→ TASK INSTRUCTIONS
Could you print only the lines from the one containing "green cone [389,223,432,280]" through the end of the listing below, unchanged?
....
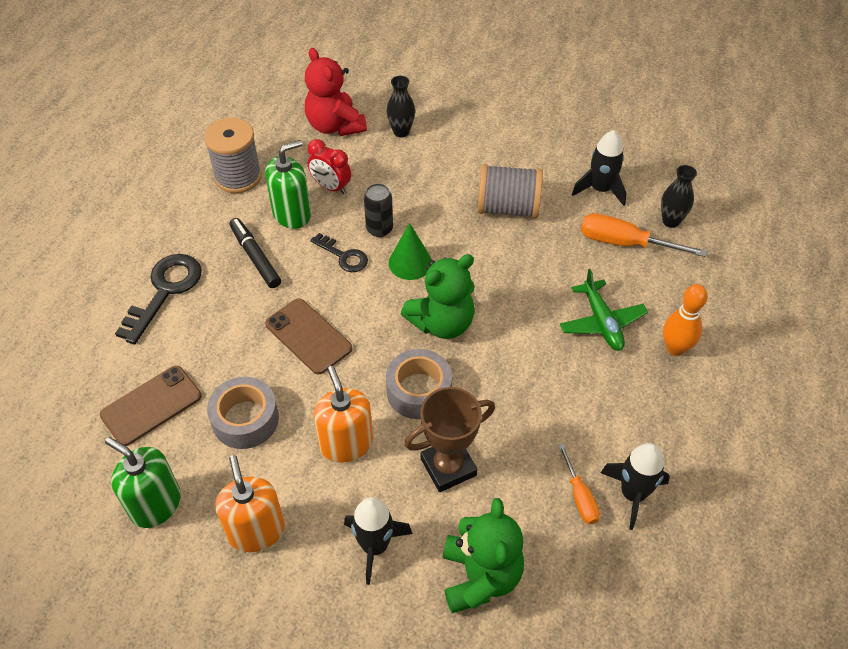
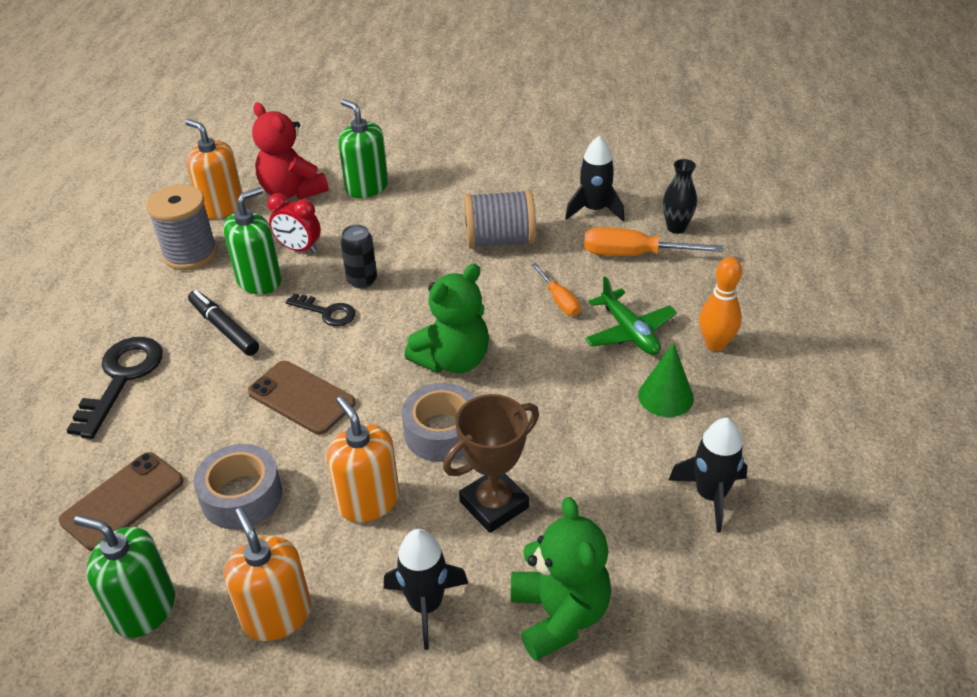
camera: 10 degrees left, 10 degrees down
black vase [386,76,415,138] -> green soap dispenser [339,99,388,198]
green cone [389,223,432,280] -> green cone moved to [638,343,694,417]
orange screwdriver [558,444,600,524] -> orange screwdriver moved to [531,263,581,316]
none -> orange soap dispenser [185,119,243,219]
....
→ SOLUTION FOR THIS EXERCISE
green cone [389,223,432,280] -> green cone moved to [638,343,694,417]
orange screwdriver [558,444,600,524] -> orange screwdriver moved to [531,263,581,316]
none -> orange soap dispenser [185,119,243,219]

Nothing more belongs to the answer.